Data:

- - - -

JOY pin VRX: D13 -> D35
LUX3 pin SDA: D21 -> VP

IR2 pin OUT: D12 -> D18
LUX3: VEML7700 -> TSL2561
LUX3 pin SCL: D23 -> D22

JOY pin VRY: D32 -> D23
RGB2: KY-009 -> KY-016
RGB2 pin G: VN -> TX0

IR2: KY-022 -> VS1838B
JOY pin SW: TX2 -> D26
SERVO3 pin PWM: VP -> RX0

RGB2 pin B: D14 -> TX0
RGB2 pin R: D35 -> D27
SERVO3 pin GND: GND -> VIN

- - - -

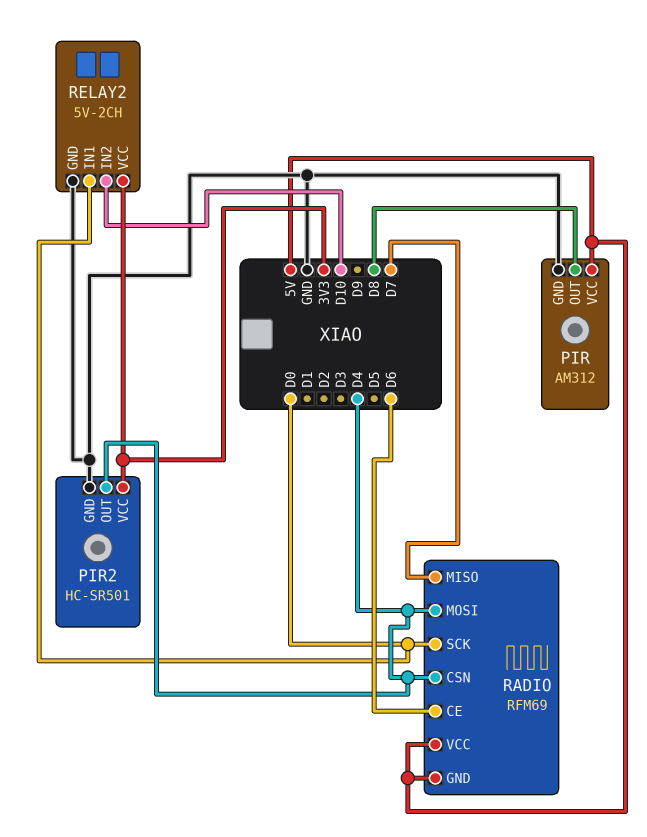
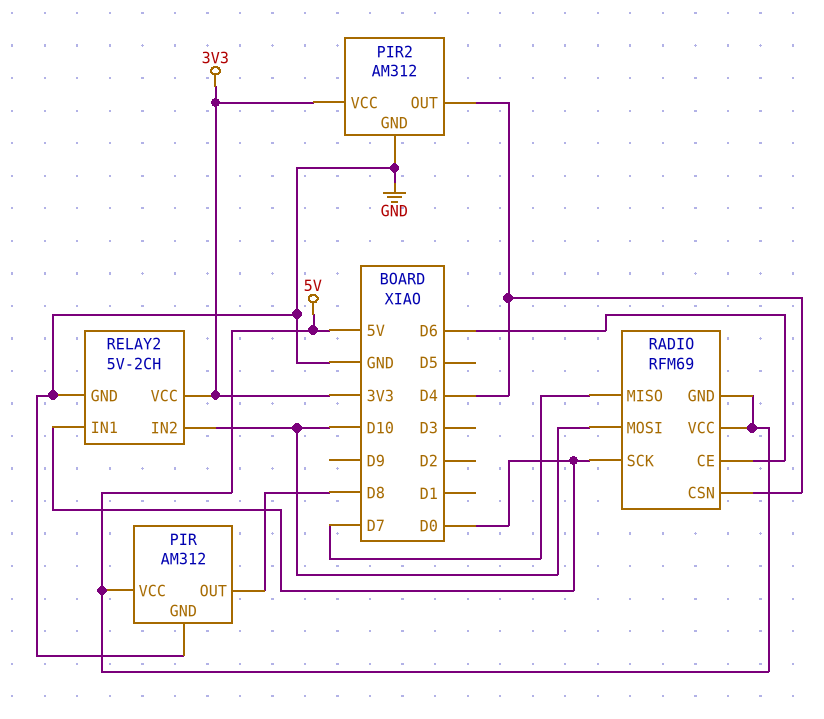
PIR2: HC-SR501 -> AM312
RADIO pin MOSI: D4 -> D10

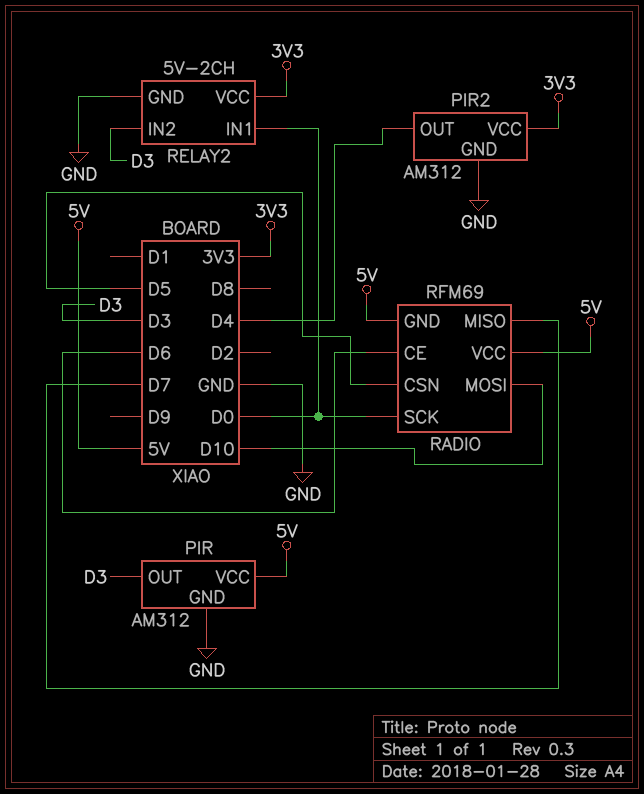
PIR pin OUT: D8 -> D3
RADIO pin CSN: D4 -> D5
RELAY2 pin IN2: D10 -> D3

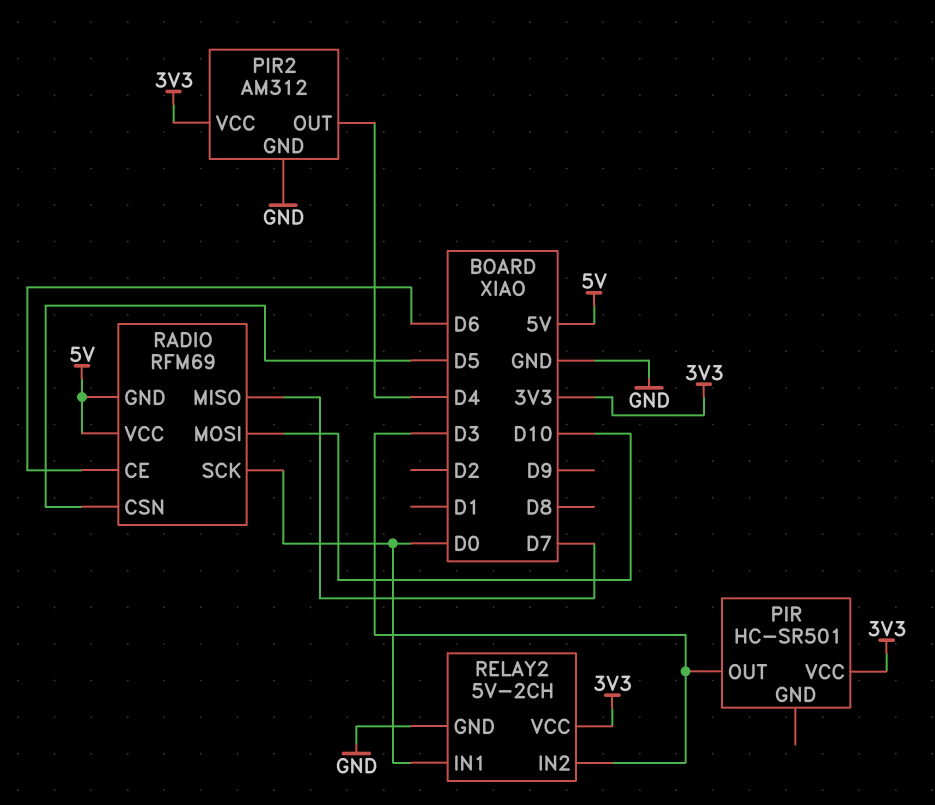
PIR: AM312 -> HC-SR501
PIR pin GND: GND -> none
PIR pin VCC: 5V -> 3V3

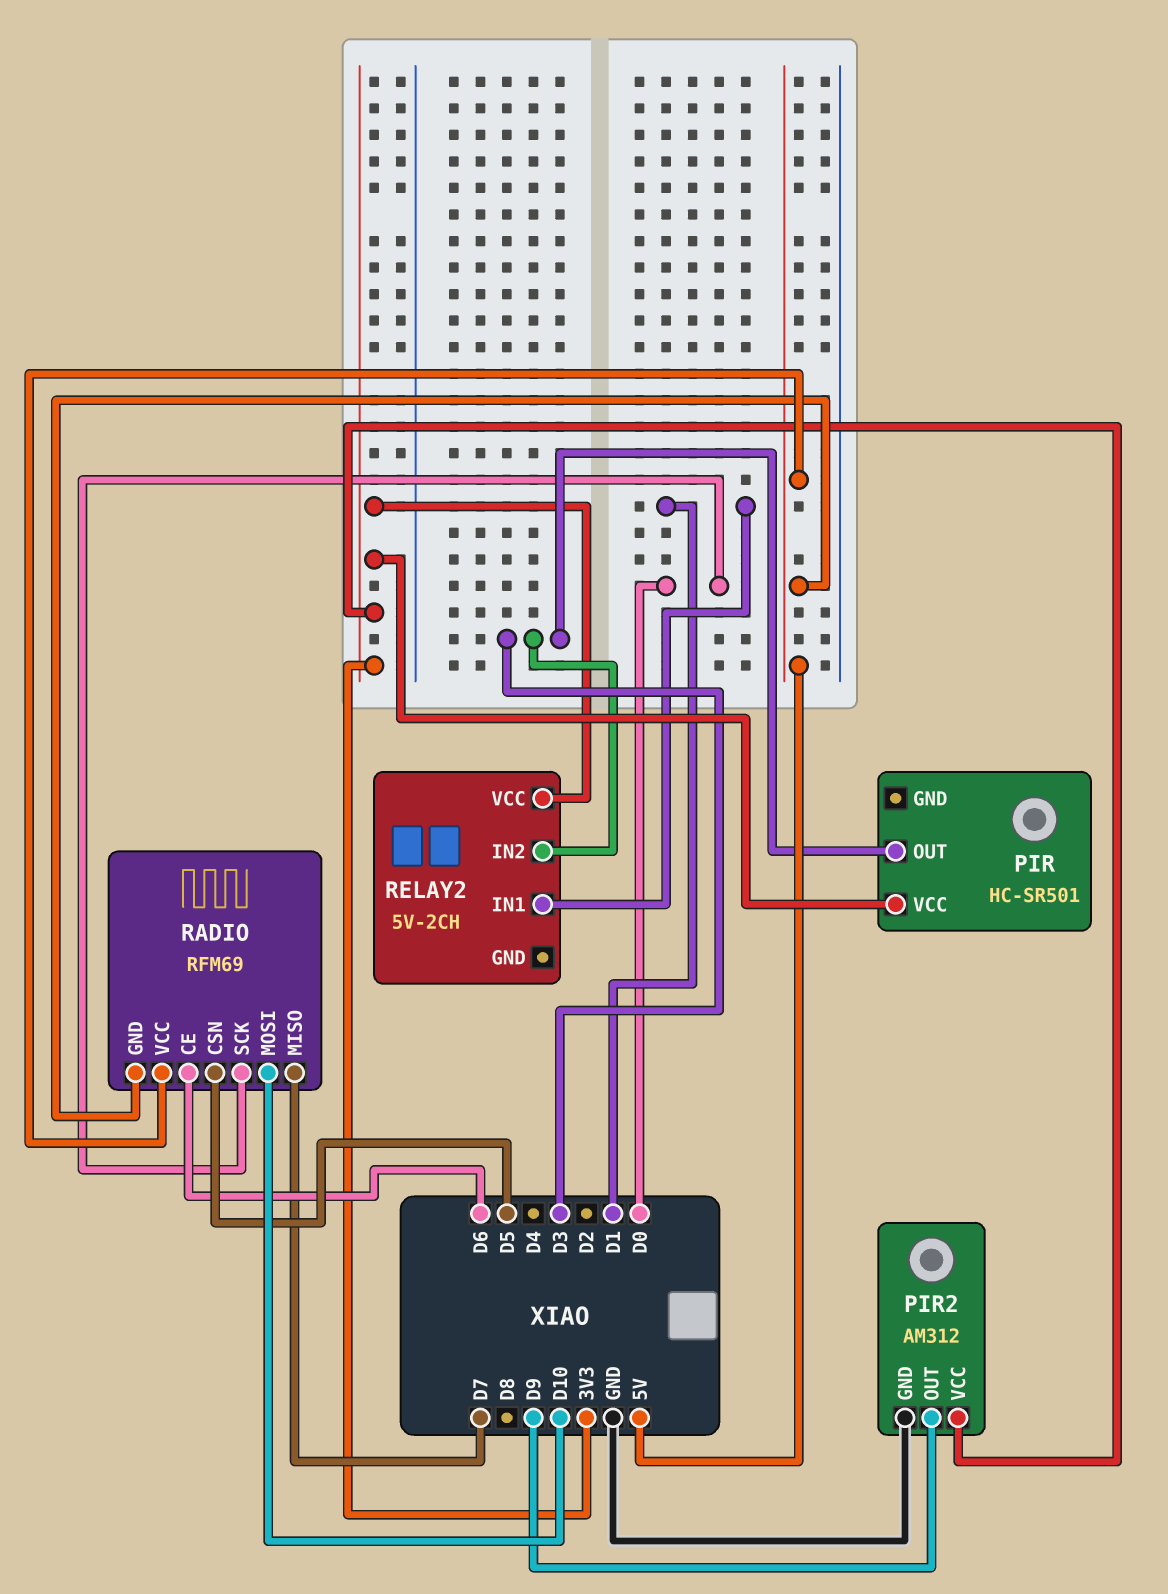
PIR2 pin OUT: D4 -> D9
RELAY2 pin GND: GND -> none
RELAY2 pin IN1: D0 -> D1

- - - -

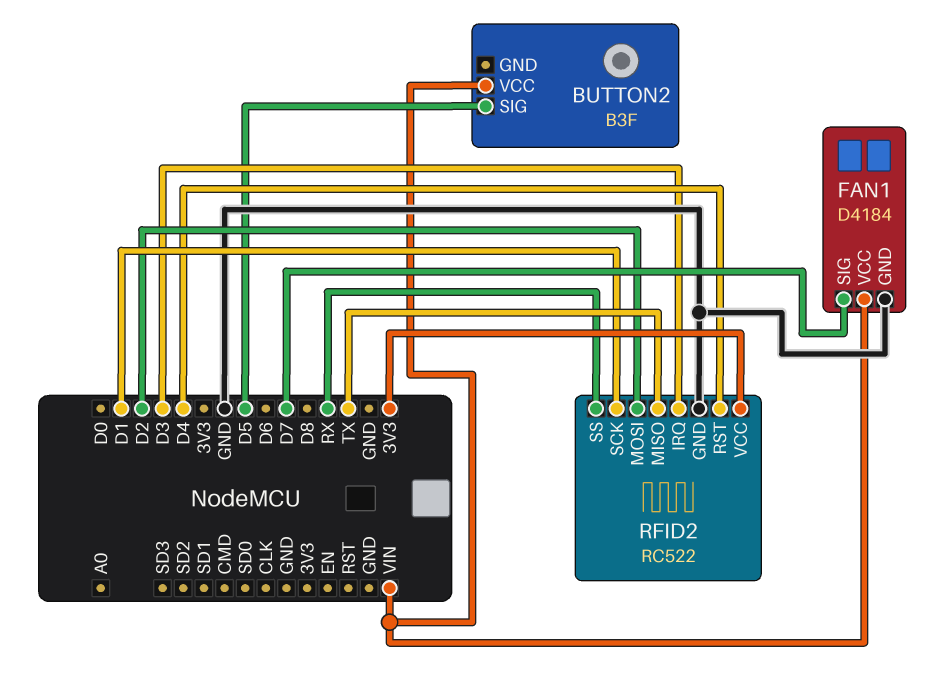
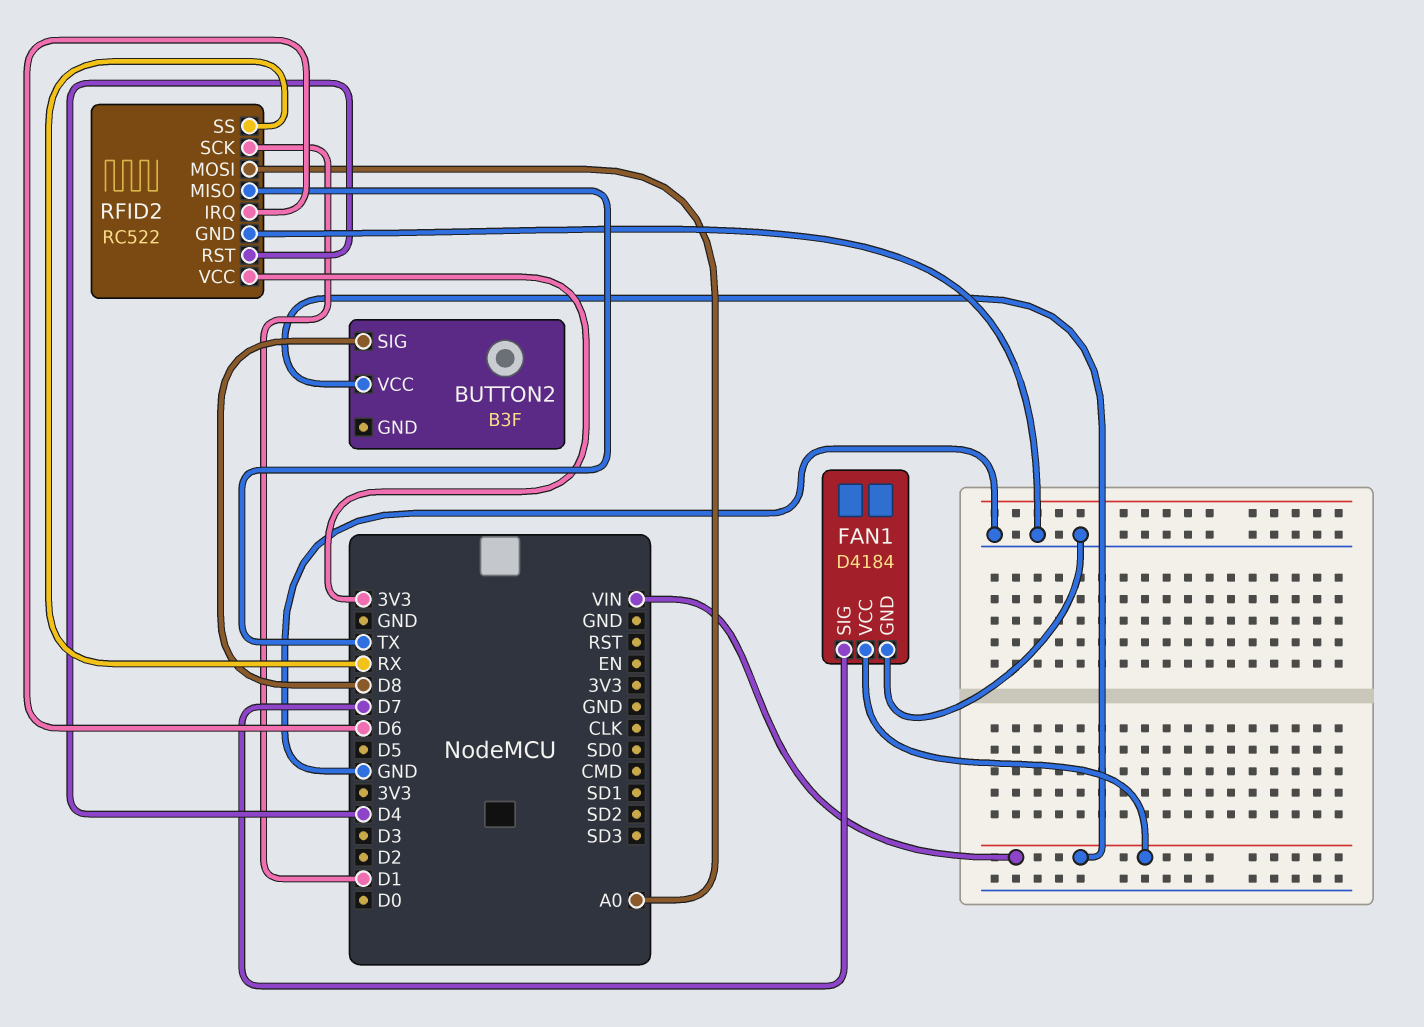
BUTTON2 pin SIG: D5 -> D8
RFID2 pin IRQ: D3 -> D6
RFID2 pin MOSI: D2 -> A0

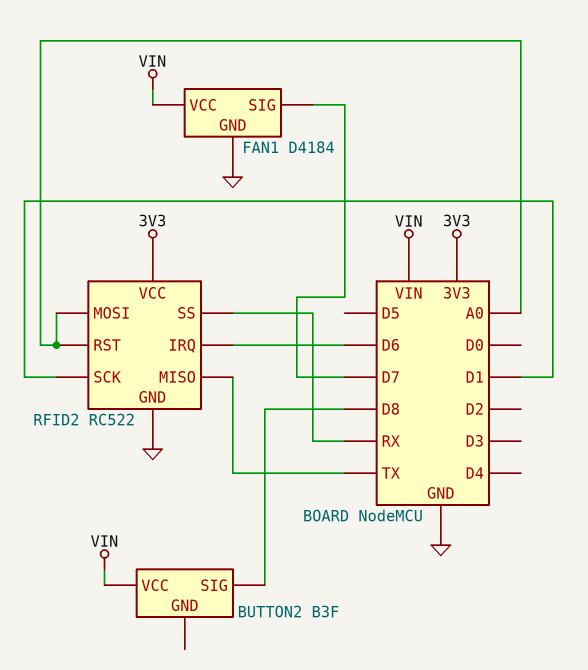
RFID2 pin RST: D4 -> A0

- - - -

What to do:
Of the entries above, repeat exactly the lines from the line with "PIR2 pin OUT: D4 -> D9" through the line with "RELAY2 pin IN1: D0 -> D1", both of them included.

Written answer:
PIR2 pin OUT: D4 -> D9
RELAY2 pin GND: GND -> none
RELAY2 pin IN1: D0 -> D1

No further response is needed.